▶ **Assignment**
Look below for the line that has "blue hammer: 5 -> 2". Set down the lines from there through the line that has "purple cube: 5 -> 1", exactly as written.

▶ **Information shown**
= = = =

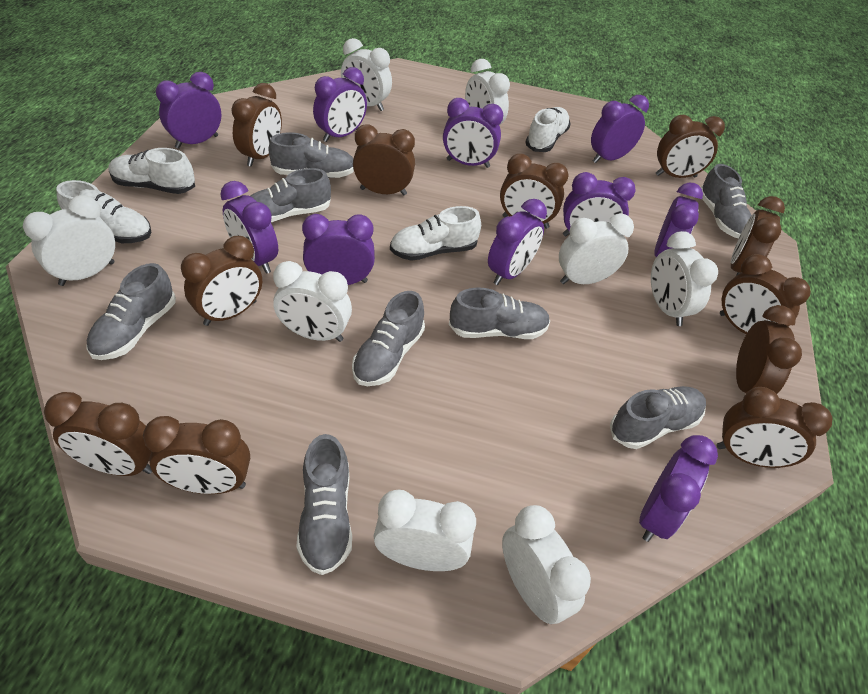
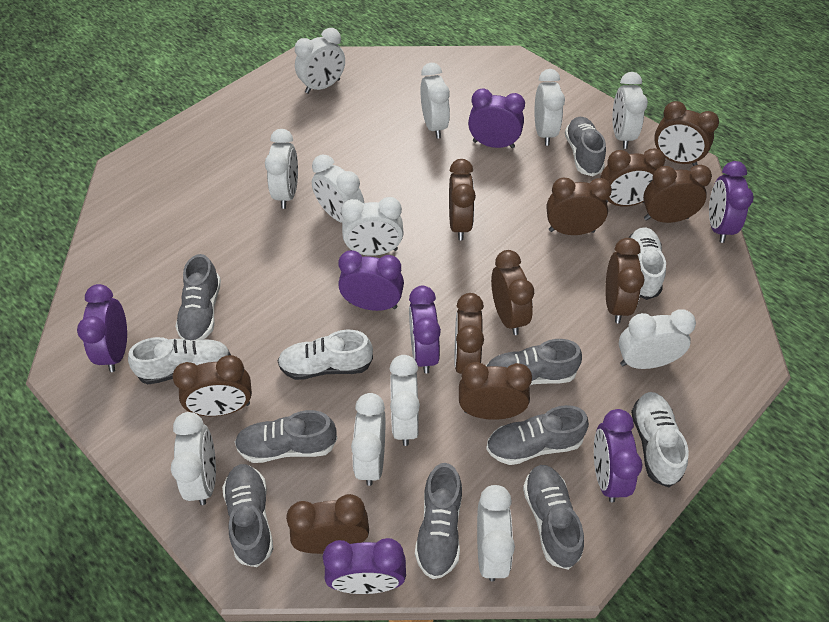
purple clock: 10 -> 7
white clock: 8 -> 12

= = = =

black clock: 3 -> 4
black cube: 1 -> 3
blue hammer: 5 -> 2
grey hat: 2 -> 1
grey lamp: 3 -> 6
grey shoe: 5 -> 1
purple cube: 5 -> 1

= = = =

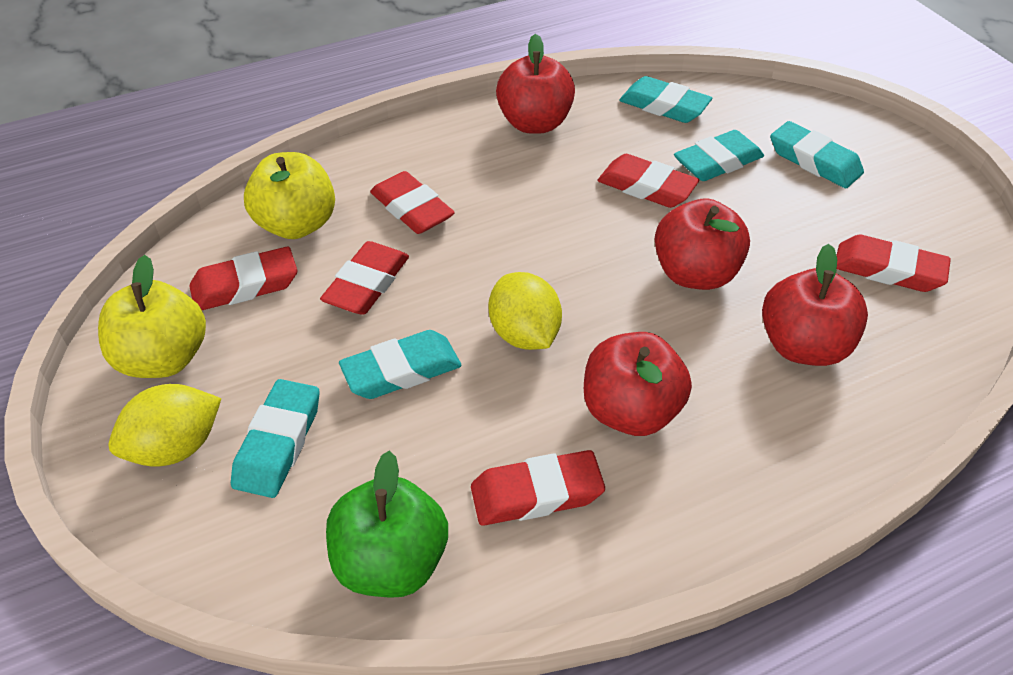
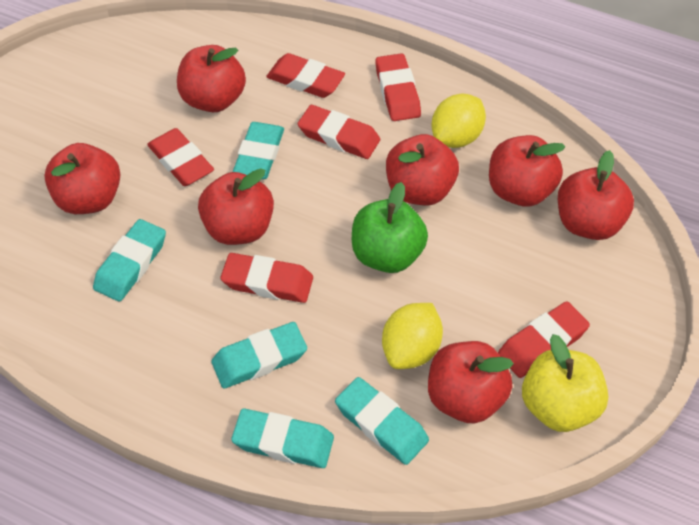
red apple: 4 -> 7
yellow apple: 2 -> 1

= = = =

▶ **Response to this exercise**
blue hammer: 5 -> 2
grey hat: 2 -> 1
grey lamp: 3 -> 6
grey shoe: 5 -> 1
purple cube: 5 -> 1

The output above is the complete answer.